• [Information shown]:
++++++++

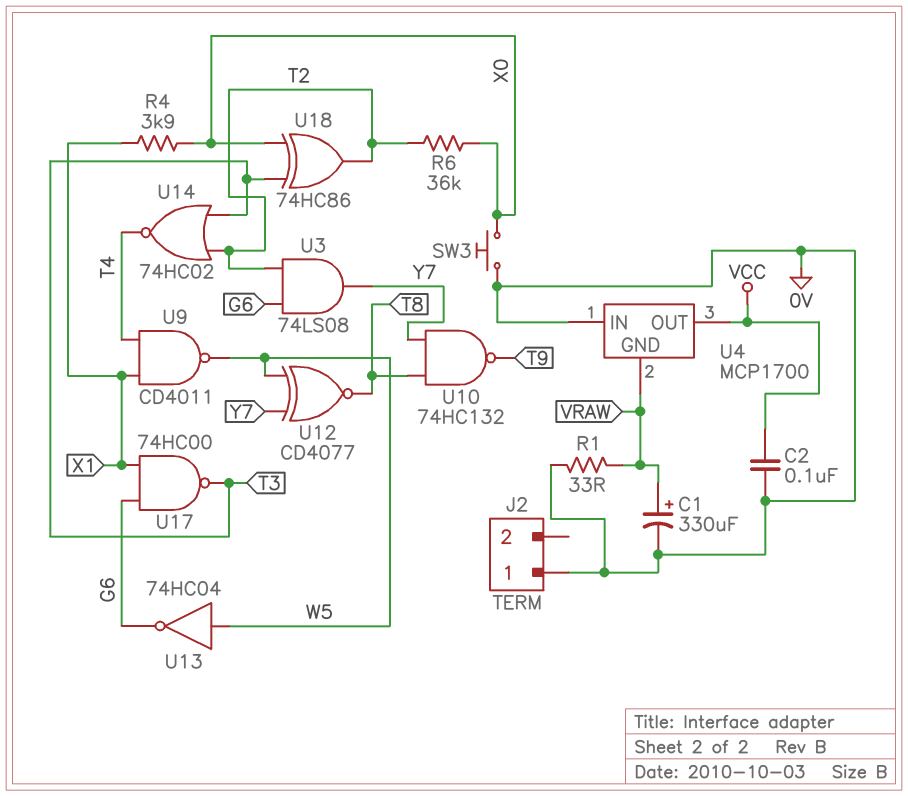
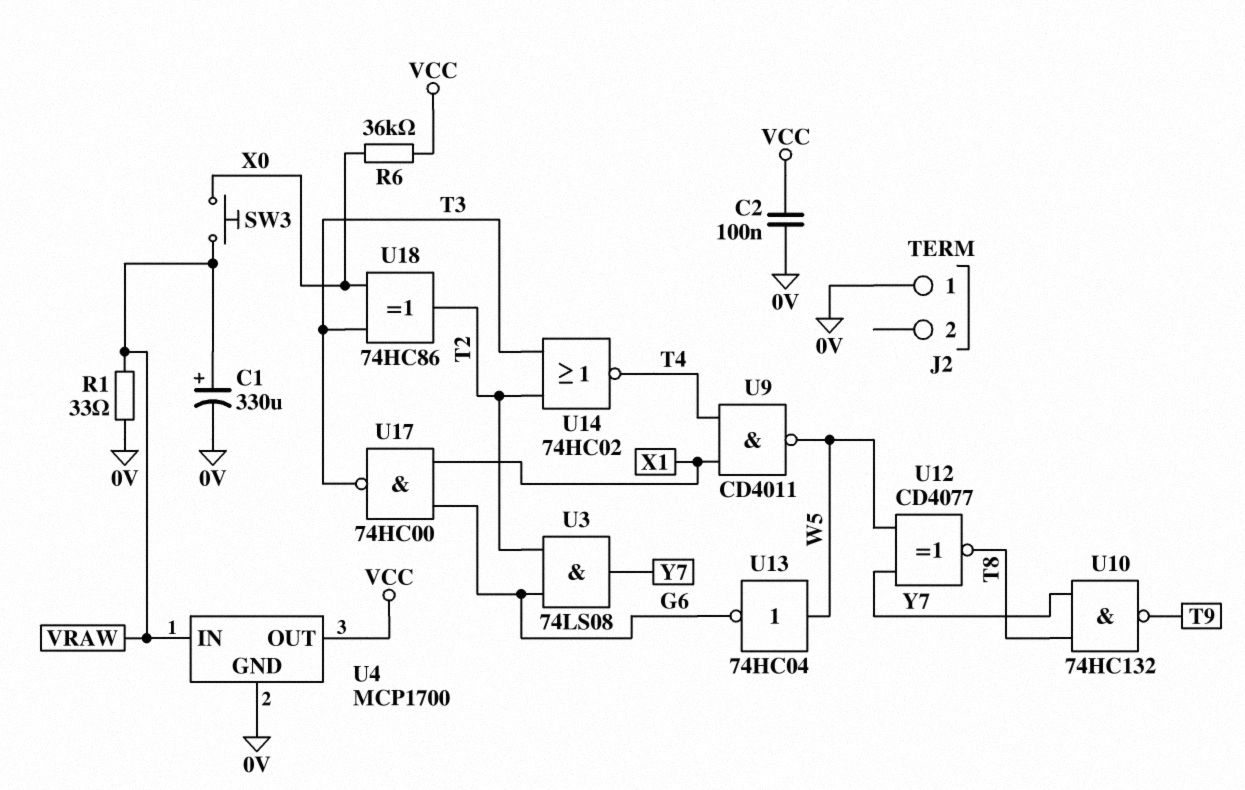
R4: 3.9k (X0, X1) -> none
R6: 36k (T2, X0) -> 36k (VCC, X0)
SW3: button (0V, X0) -> button (VRAW, X0)
U4 pin GND: VRAW -> 0V
U4 pin IN: 0V -> VRAW

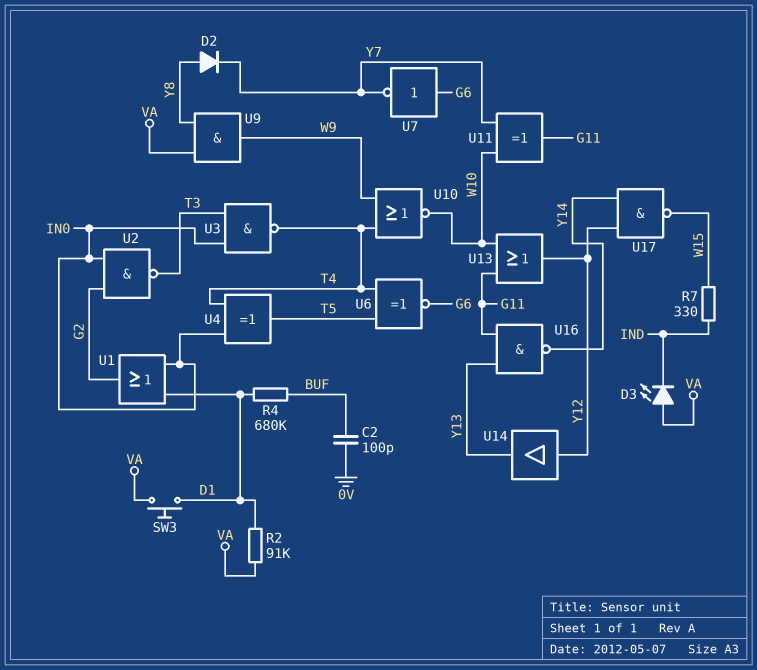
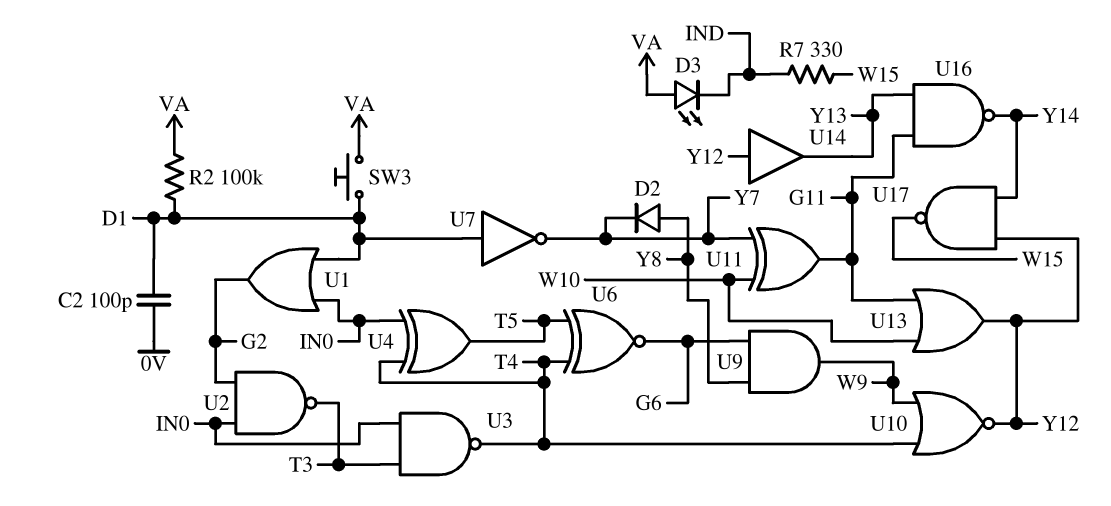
C2: 100pF (0V, BUF) -> 100pF (0V, D1)
R2: 91k (D1, VA) -> 100k (D1, VA)
R4: 680k (BUF, D1) -> none
U7: NOT (in G6, out Y7) -> NOT (in D1, out Y7)
U9: AND (in VA, in Y8, out W9) -> AND (in G6, in Y8, out W9)
U10: NOR (in T4, in W9, out W10) -> NOR (in T4, in W9, out Y12)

++++++++

• [What you should do]: Please repeat the entries above exactly, leaving out any pictures.

• [Answer box]:
R4: 3.9k (X0, X1) -> none
R6: 36k (T2, X0) -> 36k (VCC, X0)
SW3: button (0V, X0) -> button (VRAW, X0)
U4 pin GND: VRAW -> 0V
U4 pin IN: 0V -> VRAW

C2: 100pF (0V, BUF) -> 100pF (0V, D1)
R2: 91k (D1, VA) -> 100k (D1, VA)
R4: 680k (BUF, D1) -> none
U7: NOT (in G6, out Y7) -> NOT (in D1, out Y7)
U9: AND (in VA, in Y8, out W9) -> AND (in G6, in Y8, out W9)
U10: NOR (in T4, in W9, out W10) -> NOR (in T4, in W9, out Y12)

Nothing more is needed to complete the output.